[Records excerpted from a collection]
****

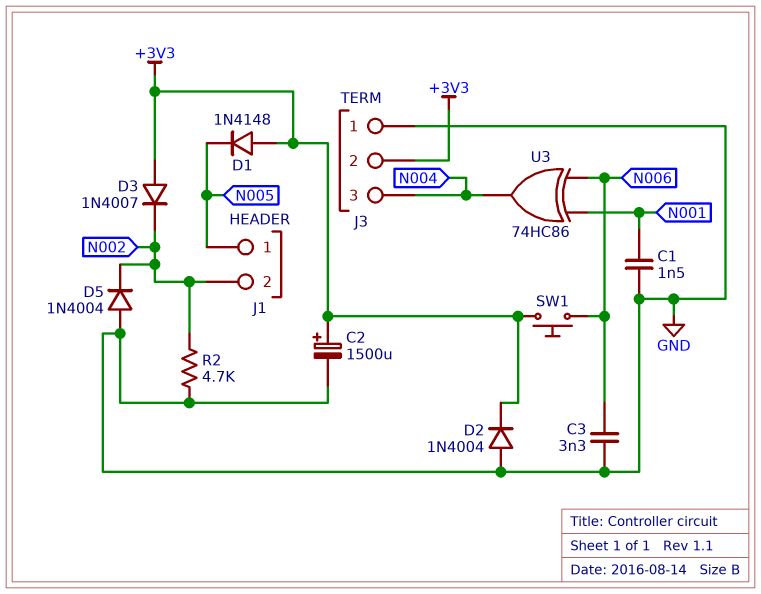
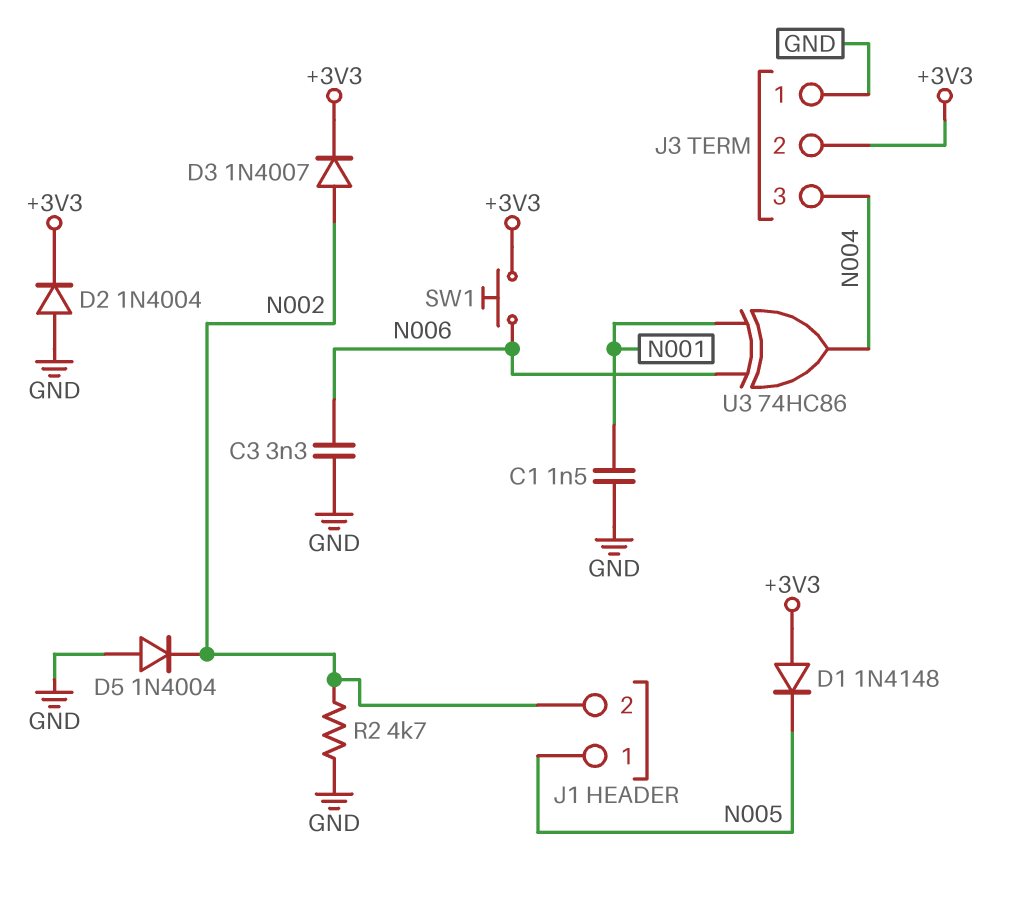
C2: 1500uF (plus +3V3, minus GND) -> none
D3: diode 1N4007 (A +3V3, K N002) -> diode 1N4007 (A N002, K +3V3)

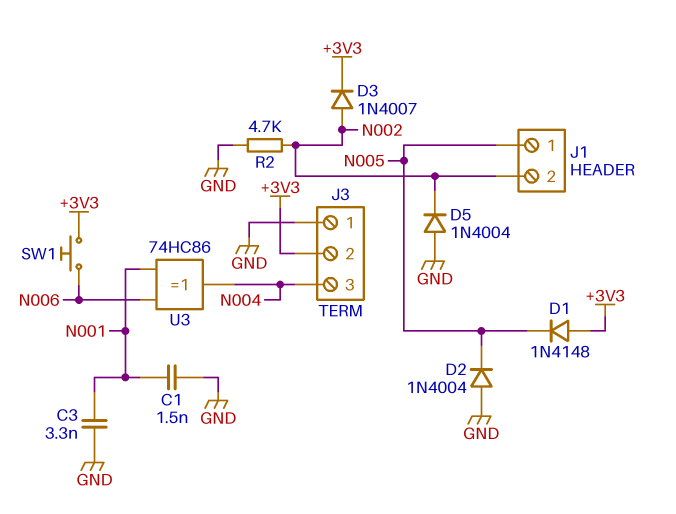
C3: 3.3nF (GND, N006) -> 3.3nF (GND, N001)
D2: diode 1N4004 (A GND, K +3V3) -> diode 1N4004 (A GND, K N005)

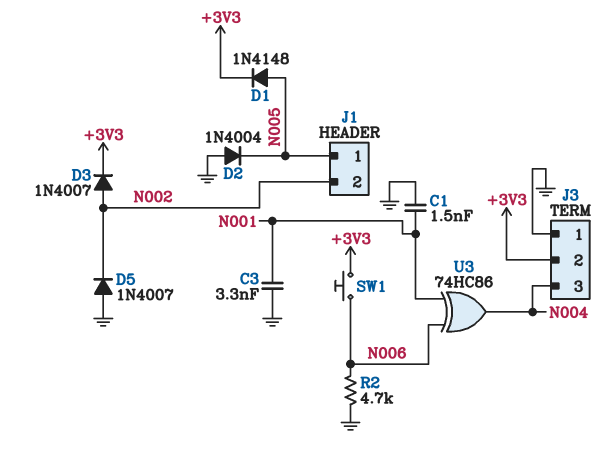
D1: diode 1N4148 (A +3V3, K N005) -> diode 1N4148 (A N005, K +3V3)
D5: diode 1N4004 (A GND, K N002) -> diode 1N4007 (A GND, K N002)
R2: 4.7k (GND, N002) -> 4.7k (GND, N006)

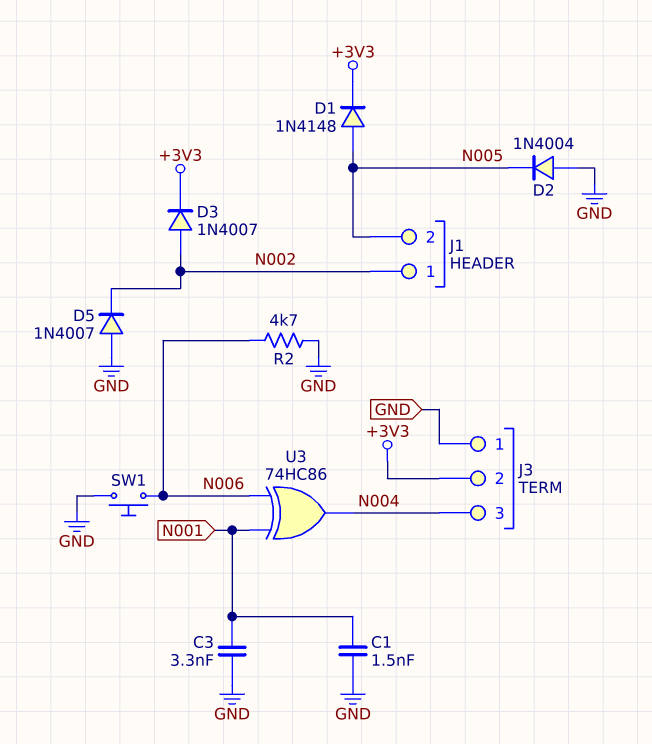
J1 pin 1: N005 -> N002
J1 pin 2: N002 -> N005
SW1: button (+3V3, N006) -> button (GND, N006)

****

What is expected
Every entry must be transcribed exactly. Pictures do not belong in the copy.

Exercise result
C2: 1500uF (plus +3V3, minus GND) -> none
D3: diode 1N4007 (A +3V3, K N002) -> diode 1N4007 (A N002, K +3V3)

C3: 3.3nF (GND, N006) -> 3.3nF (GND, N001)
D2: diode 1N4004 (A GND, K +3V3) -> diode 1N4004 (A GND, K N005)

D1: diode 1N4148 (A +3V3, K N005) -> diode 1N4148 (A N005, K +3V3)
D5: diode 1N4004 (A GND, K N002) -> diode 1N4007 (A GND, K N002)
R2: 4.7k (GND, N002) -> 4.7k (GND, N006)

J1 pin 1: N005 -> N002
J1 pin 2: N002 -> N005
SW1: button (+3V3, N006) -> button (GND, N006)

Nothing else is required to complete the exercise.